Set exercise
Copy the whole listing below word for word, but leave out the picture lines.

Material shown

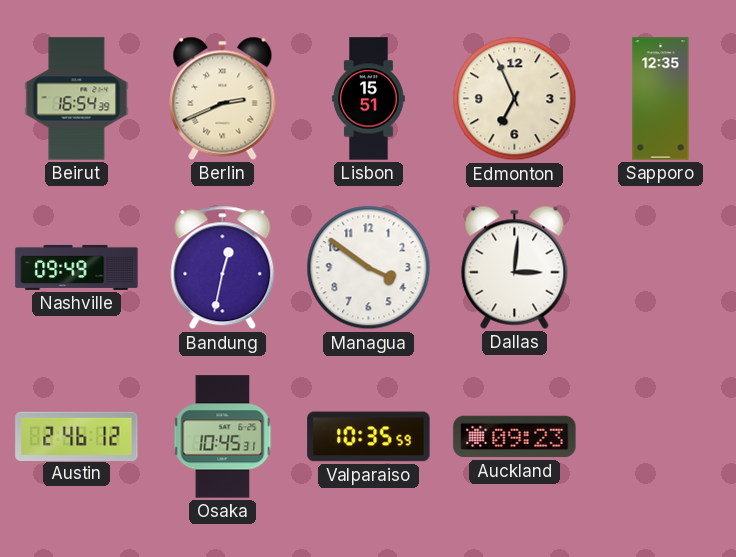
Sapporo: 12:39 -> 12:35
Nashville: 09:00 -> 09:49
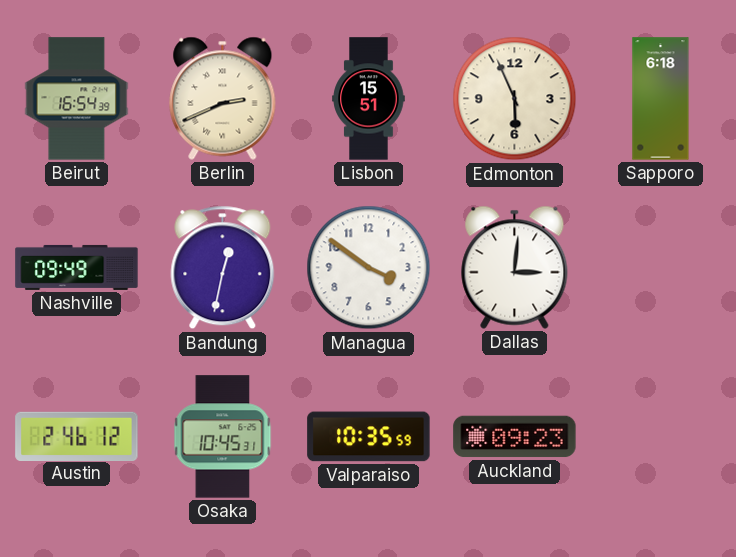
Edmonton: 6:56 -> 5:56
Sapporo: 12:35 -> 6:18
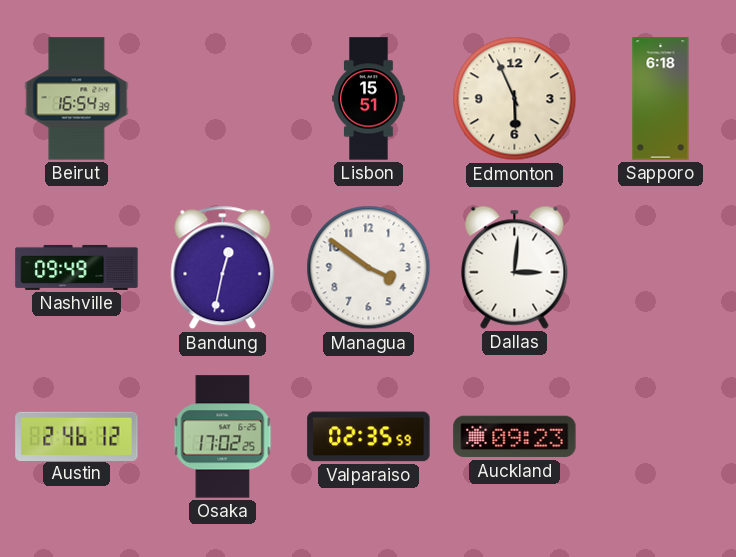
Berlin: 2:41 -> none
Osaka: 10:45 -> 17:02
Valparaiso: 10:35 -> 02:35
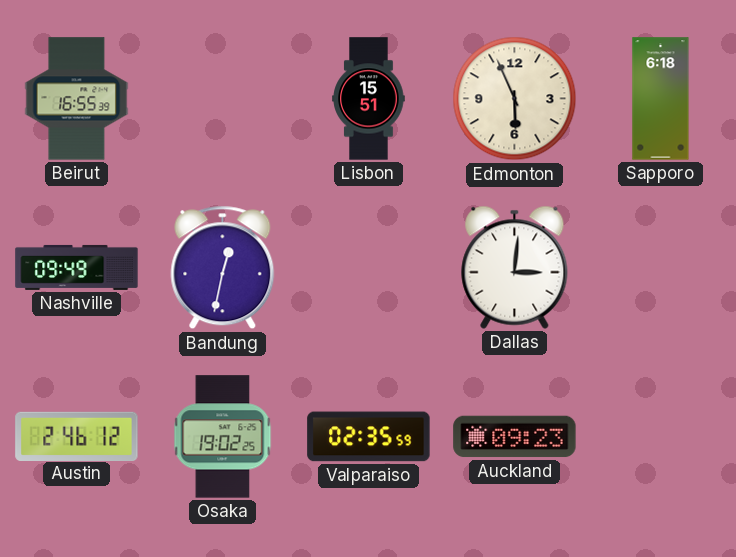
Beirut: 16:54 -> 16:55
Managua: 3:51 -> none
Osaka: 17:02 -> 19:02
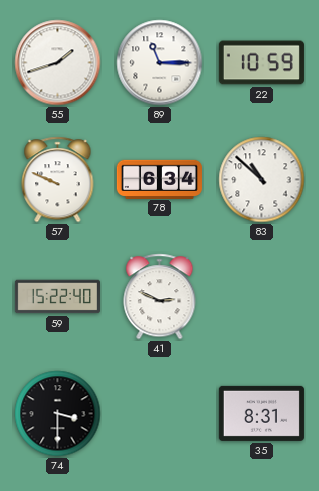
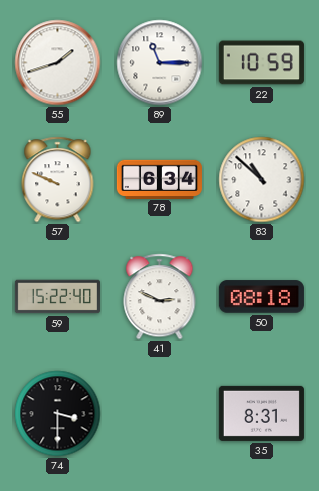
50: none -> 08:18
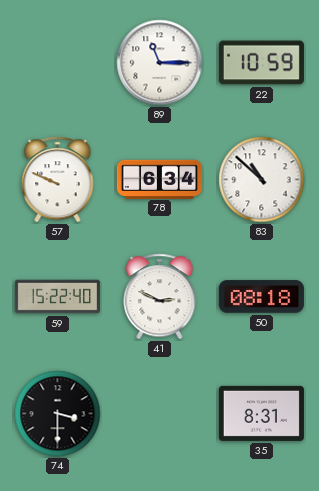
55: 1:42 -> none
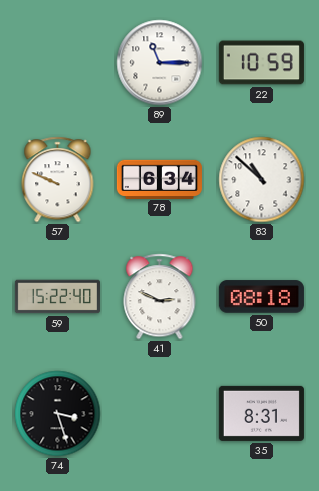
74: 3:30 -> 3:27
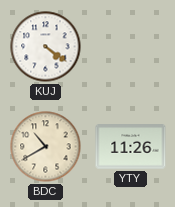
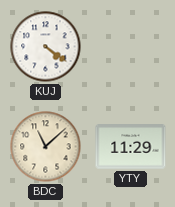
BDC: 10:40 -> 11:08
YTY: 11:26 -> 11:29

Response
Sapporo: 12:39 -> 12:35
Nashville: 09:00 -> 09:49
Edmonton: 6:56 -> 5:56
Sapporo: 12:35 -> 6:18
Berlin: 2:41 -> none
Osaka: 10:45 -> 17:02
Valparaiso: 10:35 -> 02:35
Beirut: 16:54 -> 16:55
Managua: 3:51 -> none
Osaka: 17:02 -> 19:02
50: none -> 08:18
55: 1:42 -> none
74: 3:30 -> 3:27
BDC: 10:40 -> 11:08
YTY: 11:26 -> 11:29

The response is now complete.